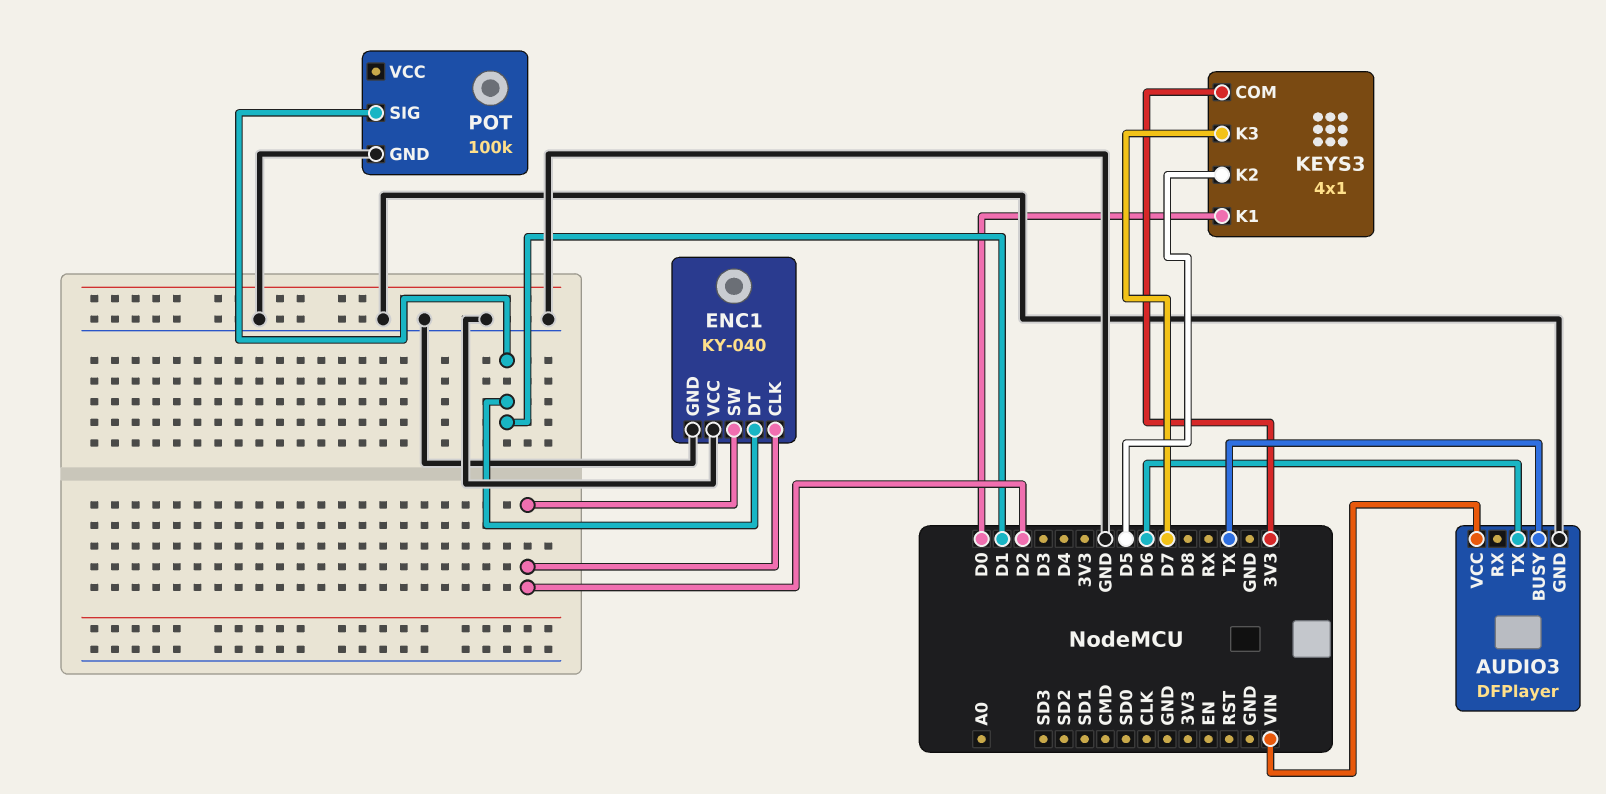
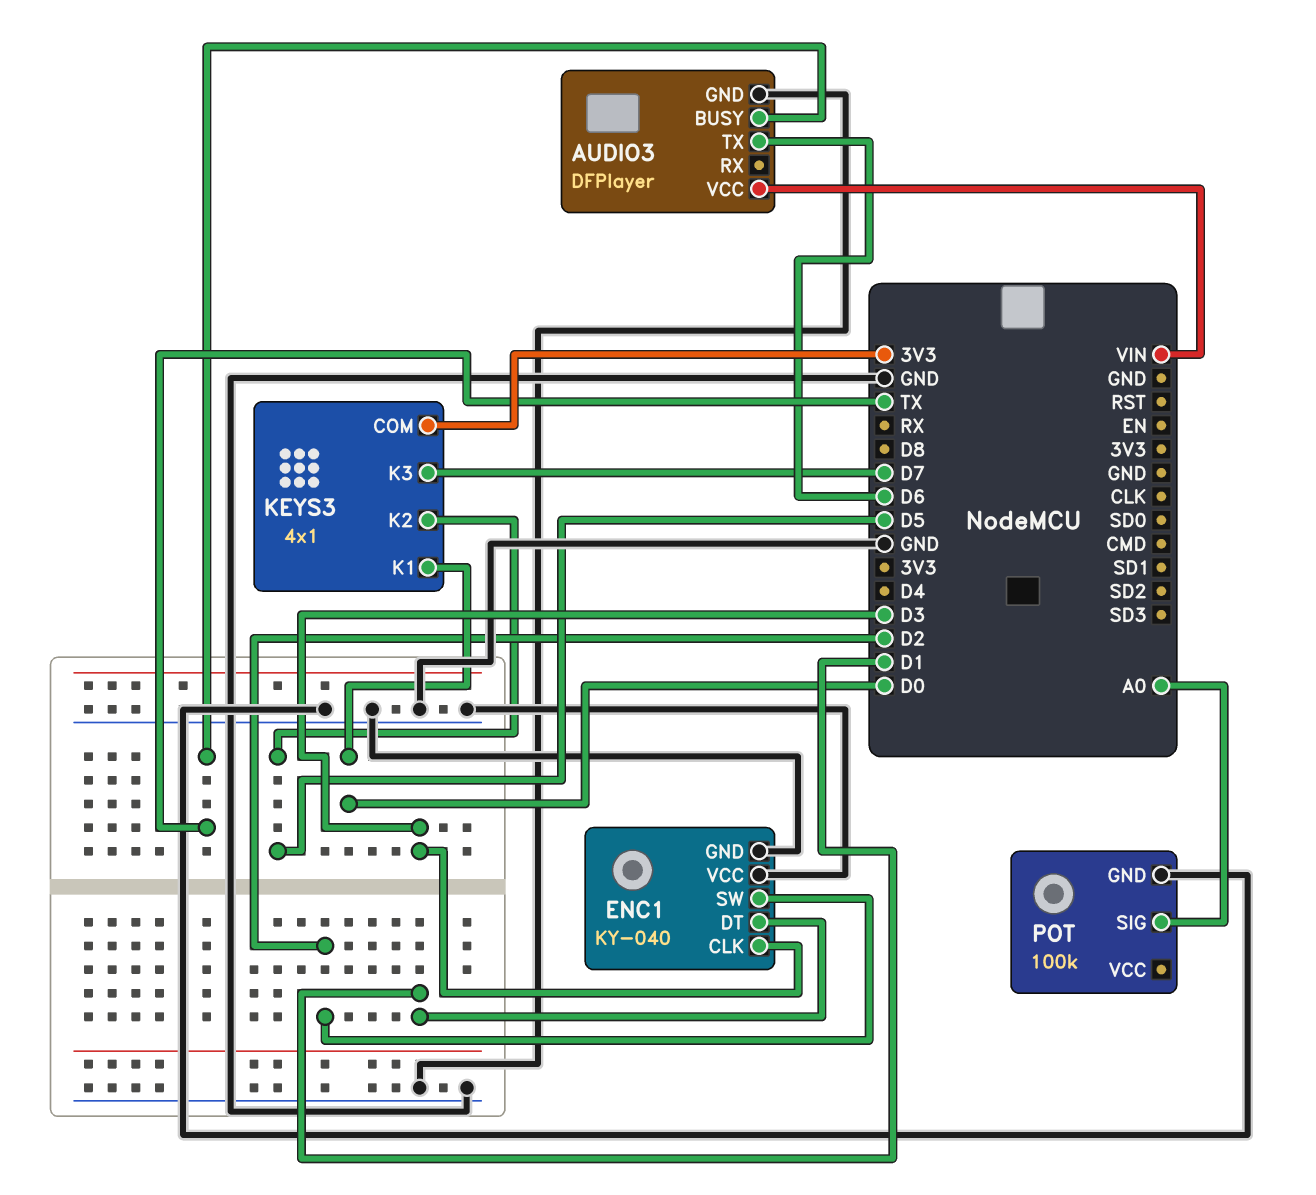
ENC1 pin CLK: D2 -> D3
POT pin SIG: D1 -> A0

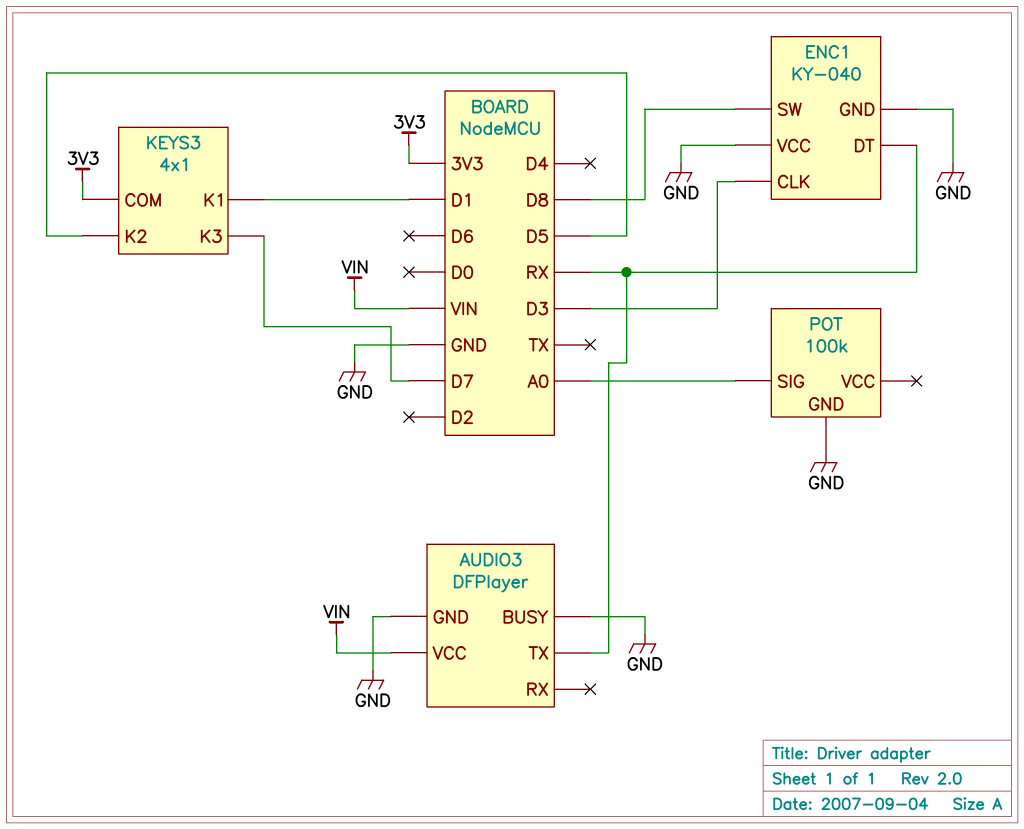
AUDIO3 pin BUSY: TX -> GND
AUDIO3 pin TX: D6 -> RX
ENC1 pin DT: D1 -> RX
ENC1 pin SW: D2 -> D8
KEYS3 pin K1: D0 -> D1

> _What you will do_
Your answer must be the line containing "AUDIO3 pin TX: D6 -> RX" and each line after it in the listing above, copied exactly.

> _Result_
AUDIO3 pin TX: D6 -> RX
ENC1 pin DT: D1 -> RX
ENC1 pin SW: D2 -> D8
KEYS3 pin K1: D0 -> D1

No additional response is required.